What you are asked to do: In the data that follows, every line containing the word "VREF" should be returned.
□ □ □ □ □
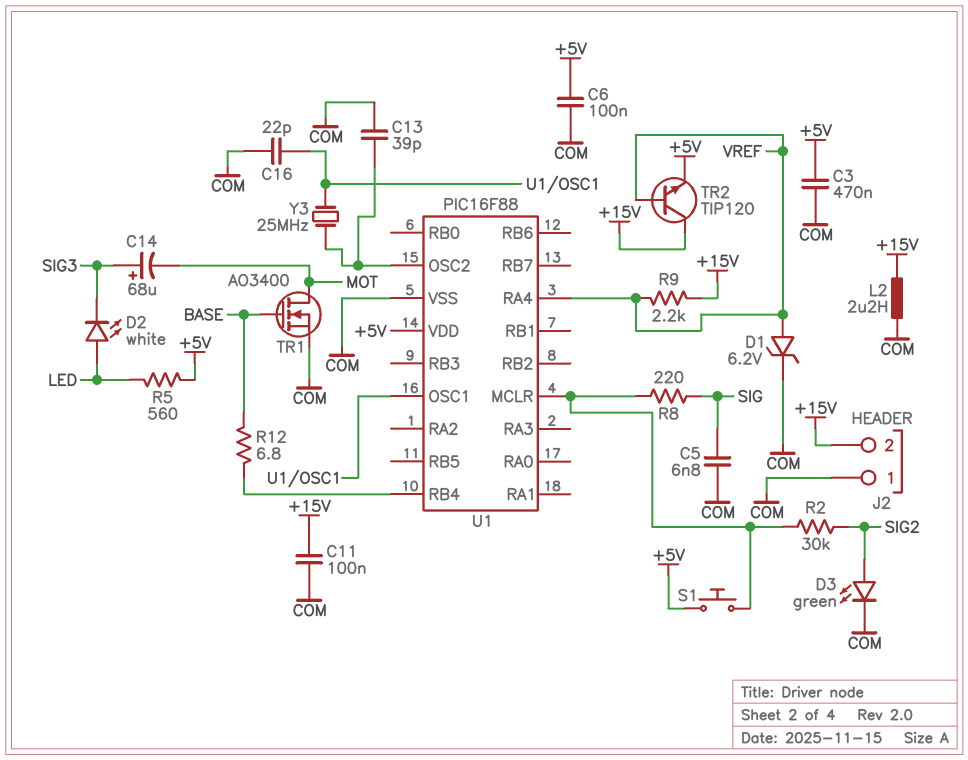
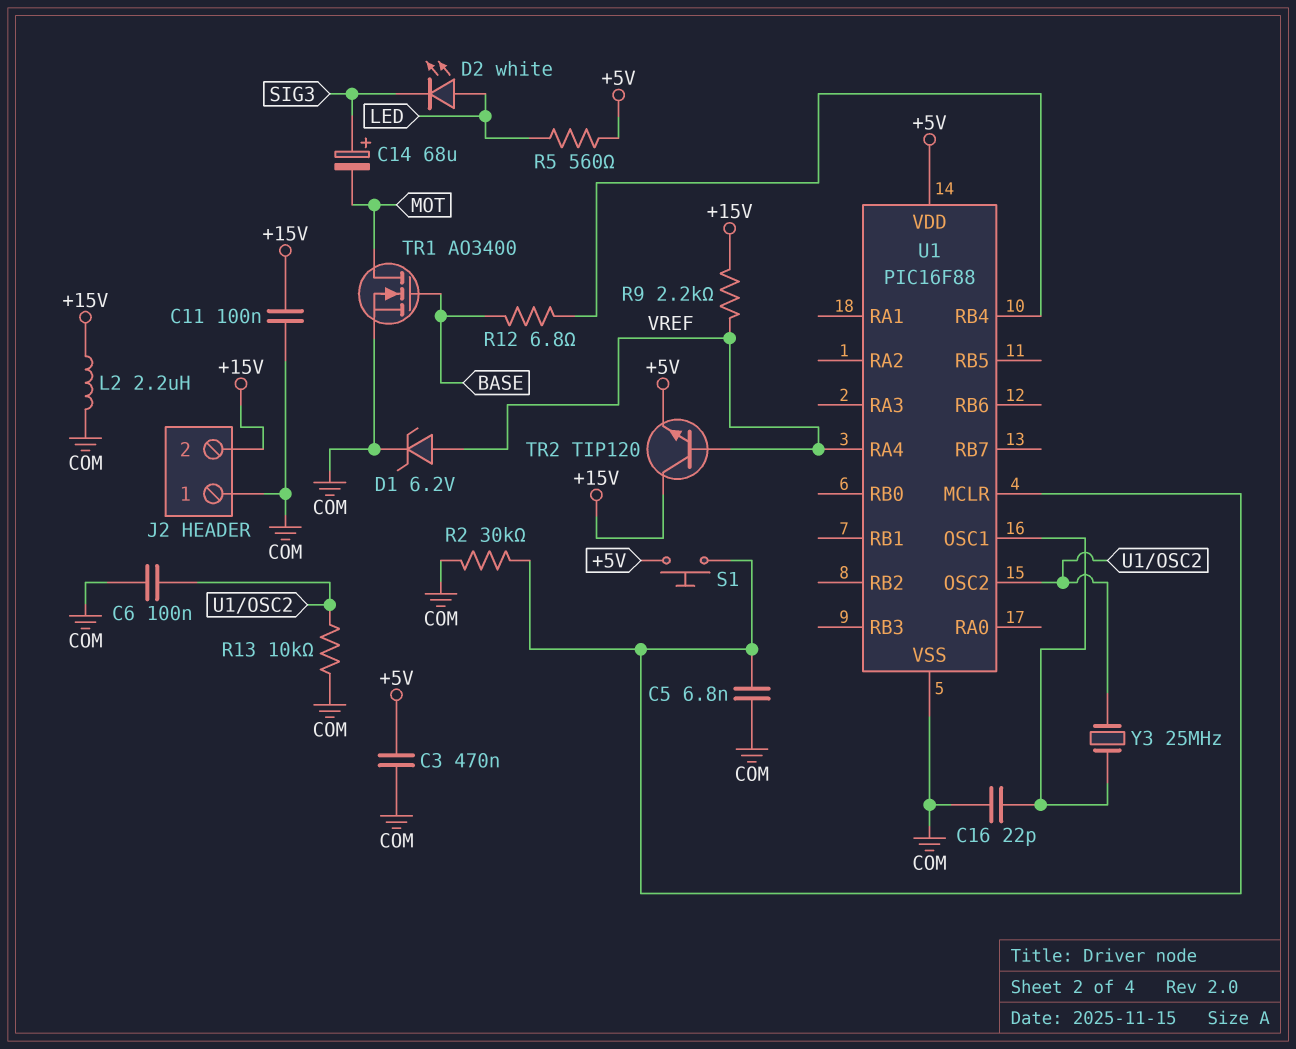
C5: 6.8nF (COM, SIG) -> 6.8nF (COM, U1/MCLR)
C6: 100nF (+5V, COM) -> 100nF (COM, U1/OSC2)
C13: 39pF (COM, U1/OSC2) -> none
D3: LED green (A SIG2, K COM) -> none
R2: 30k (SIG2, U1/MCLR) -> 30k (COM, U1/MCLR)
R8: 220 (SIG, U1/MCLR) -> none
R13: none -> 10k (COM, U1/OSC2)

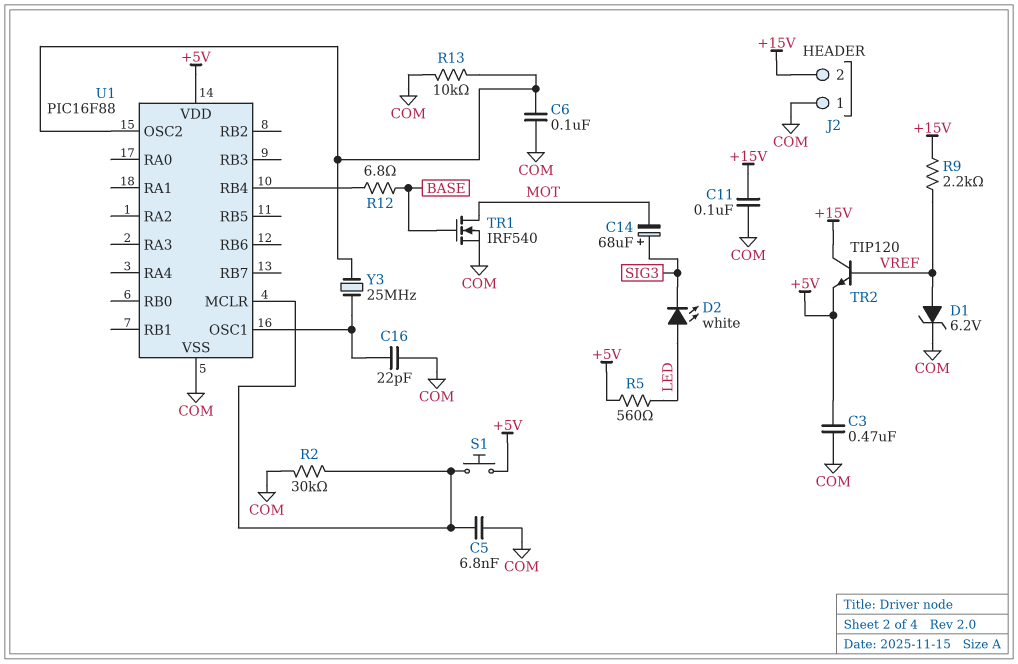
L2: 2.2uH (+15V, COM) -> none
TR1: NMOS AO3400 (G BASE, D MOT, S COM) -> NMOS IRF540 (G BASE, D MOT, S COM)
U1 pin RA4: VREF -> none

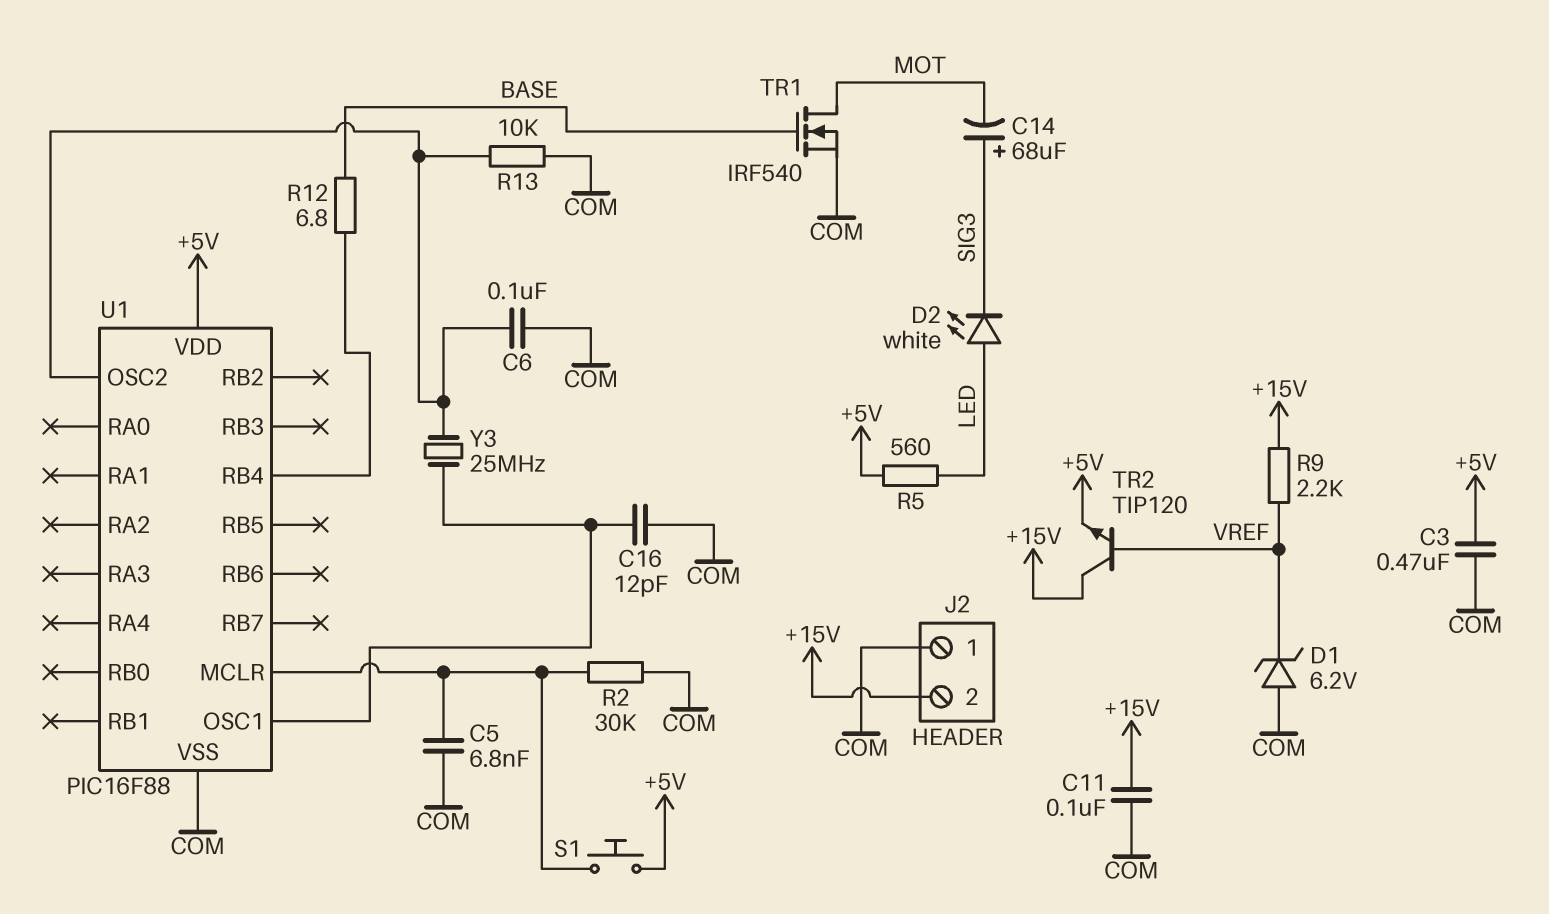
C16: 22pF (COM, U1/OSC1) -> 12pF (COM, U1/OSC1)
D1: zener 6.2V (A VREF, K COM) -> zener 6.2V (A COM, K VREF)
□ □ □ □ □
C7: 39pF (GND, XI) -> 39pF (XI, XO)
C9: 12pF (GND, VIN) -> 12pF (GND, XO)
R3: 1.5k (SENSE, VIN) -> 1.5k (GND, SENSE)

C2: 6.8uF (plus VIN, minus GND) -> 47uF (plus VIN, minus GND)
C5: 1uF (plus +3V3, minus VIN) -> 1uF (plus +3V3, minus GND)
□ □ □ □ □
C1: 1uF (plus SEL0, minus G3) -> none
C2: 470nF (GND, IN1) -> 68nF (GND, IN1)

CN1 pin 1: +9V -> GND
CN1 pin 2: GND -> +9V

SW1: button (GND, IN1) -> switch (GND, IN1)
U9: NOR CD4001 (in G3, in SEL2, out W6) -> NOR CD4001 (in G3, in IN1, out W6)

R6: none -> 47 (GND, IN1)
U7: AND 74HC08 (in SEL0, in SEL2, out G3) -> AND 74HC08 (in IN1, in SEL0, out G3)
□ □ □ □ □
Output:
U1 pin RA4: VREF -> none
D1: zener 6.2V (A VREF, K COM) -> zener 6.2V (A COM, K VREF)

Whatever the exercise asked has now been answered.